START Input material

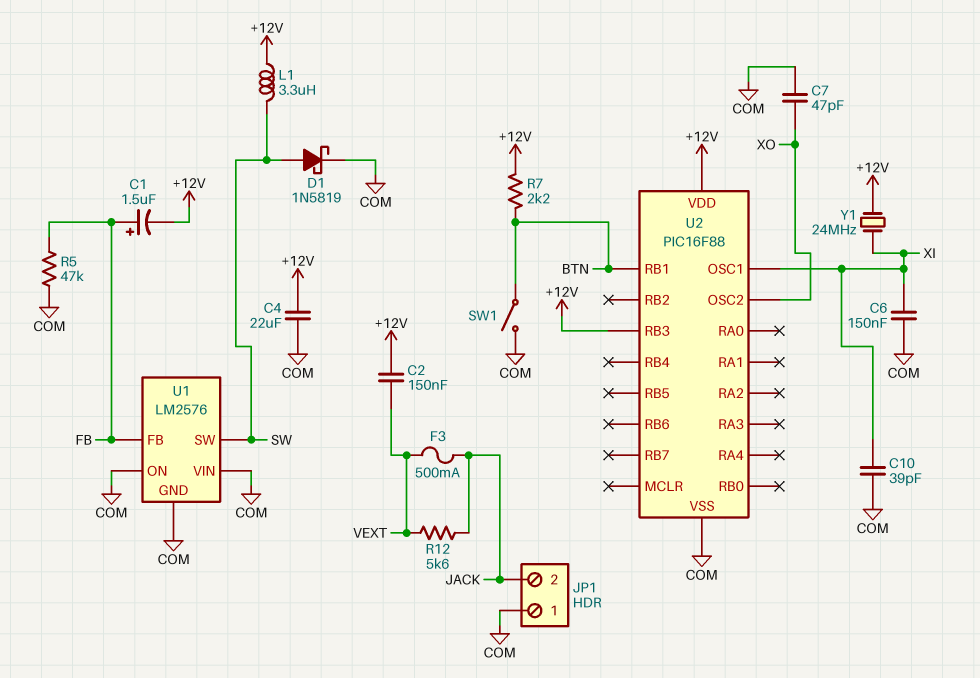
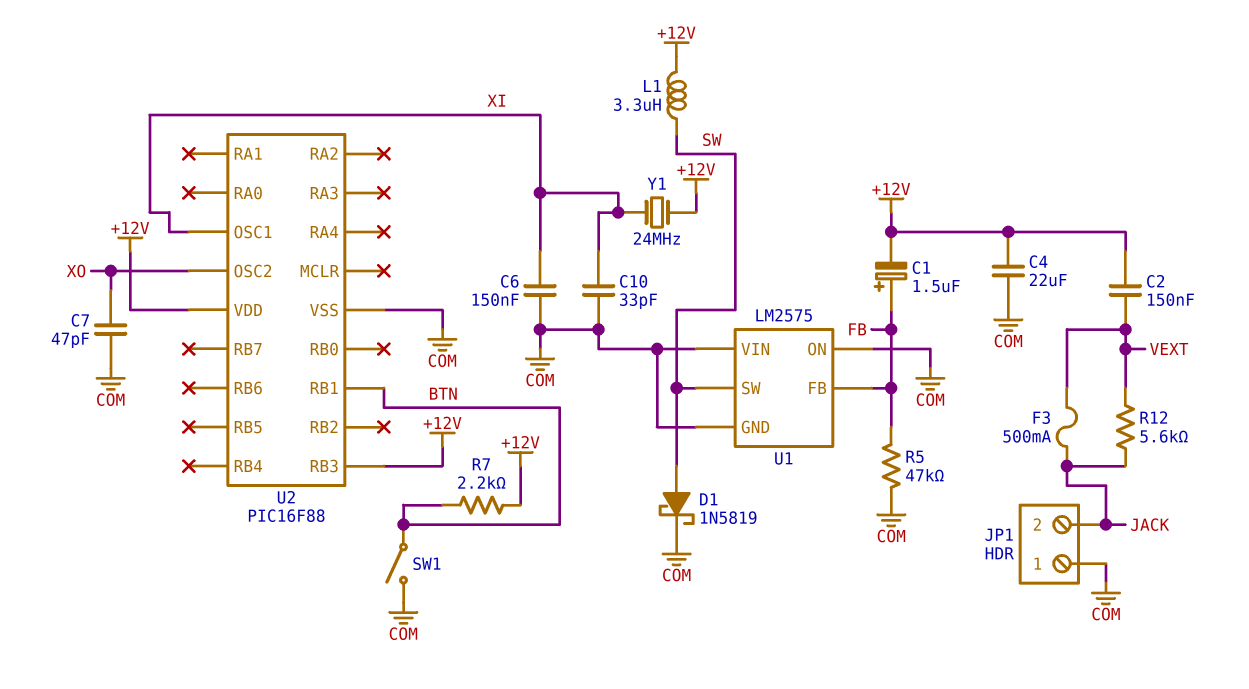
C10: 39pF (COM, XI) -> 33pF (COM, XI)
U1: LM2576 -> LM2575

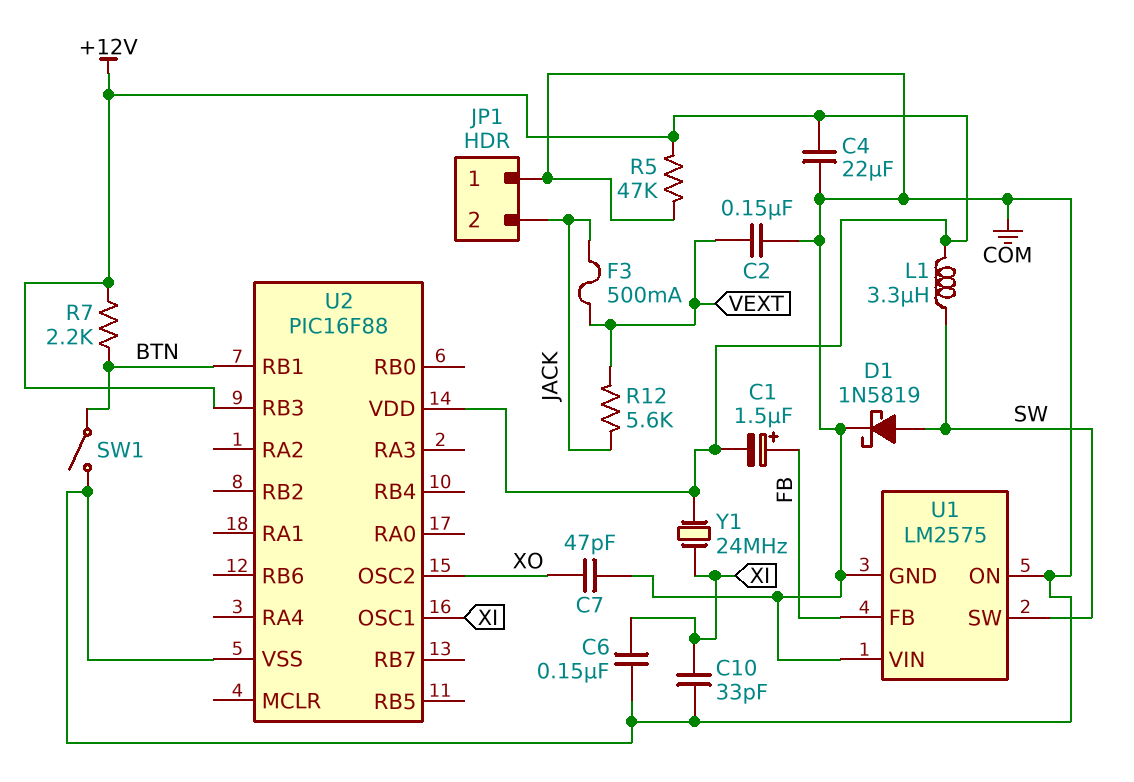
C2: 150nF (+12V, VEXT) -> 150nF (COM, VEXT)
R5: 47k (COM, FB) -> 47k (+12V, COM)

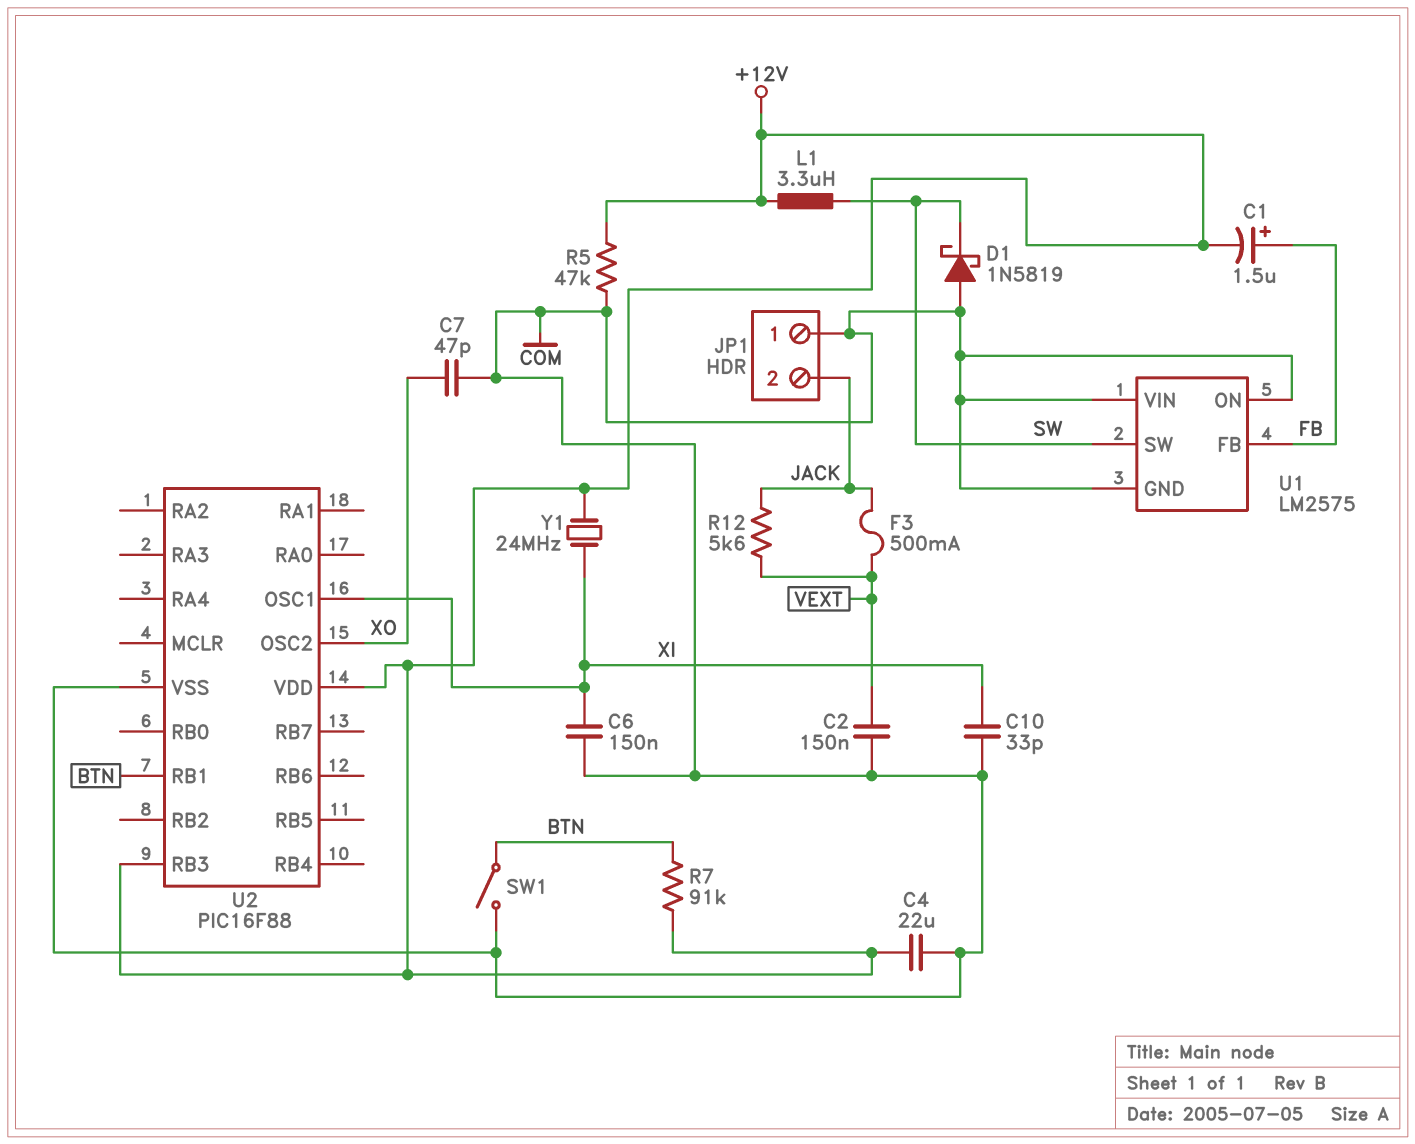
D1: schottky 1N5819 (A SW, K COM) -> schottky 1N5819 (A COM, K SW)
R7: 2.2k (+12V, BTN) -> 91k (+12V, BTN)

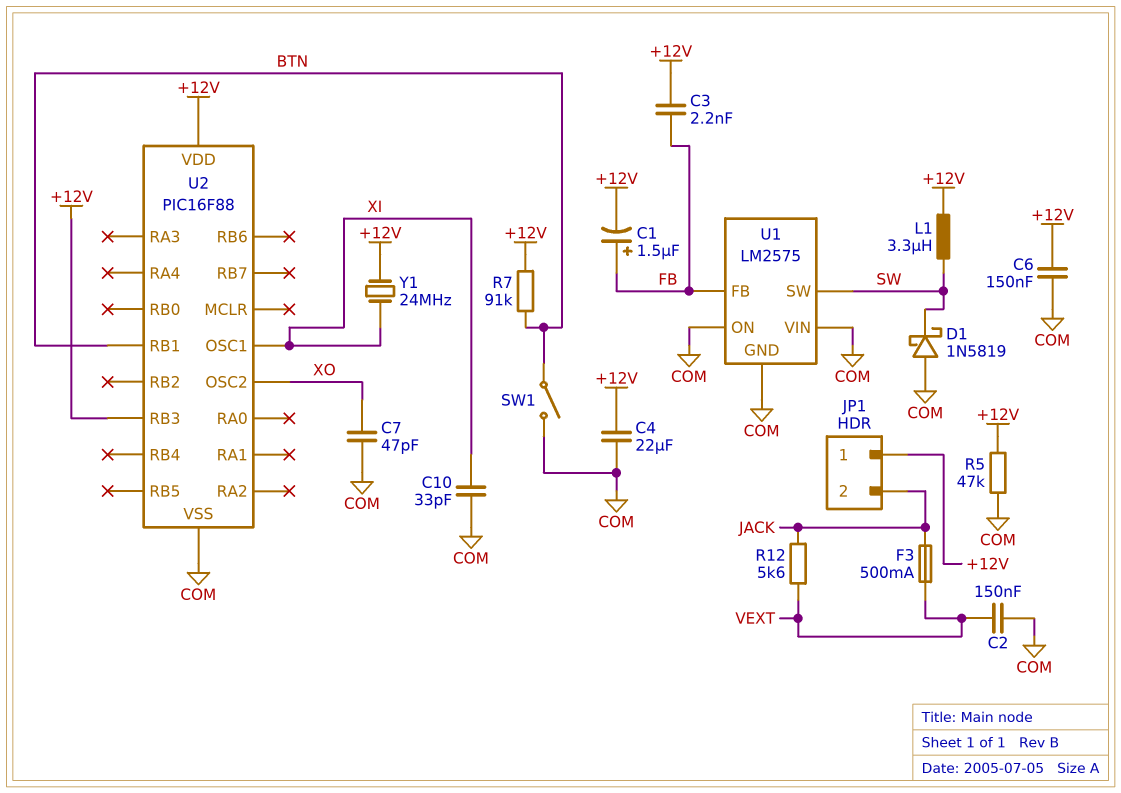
C3: none -> 2.2nF (+12V, FB)
C6: 150nF (COM, XI) -> 150nF (+12V, COM)
JP1 pin 1: COM -> +12V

END Input material

Instructions for the task
Your answer must be the exact lines of the records from the first one through the line containing "R7: 2.2k (+12V, BTN) -> 91k (+12V, BTN)", with no pictures in it.

Answer box
C10: 39pF (COM, XI) -> 33pF (COM, XI)
U1: LM2576 -> LM2575

C2: 150nF (+12V, VEXT) -> 150nF (COM, VEXT)
R5: 47k (COM, FB) -> 47k (+12V, COM)

D1: schottky 1N5819 (A SW, K COM) -> schottky 1N5819 (A COM, K SW)
R7: 2.2k (+12V, BTN) -> 91k (+12V, BTN)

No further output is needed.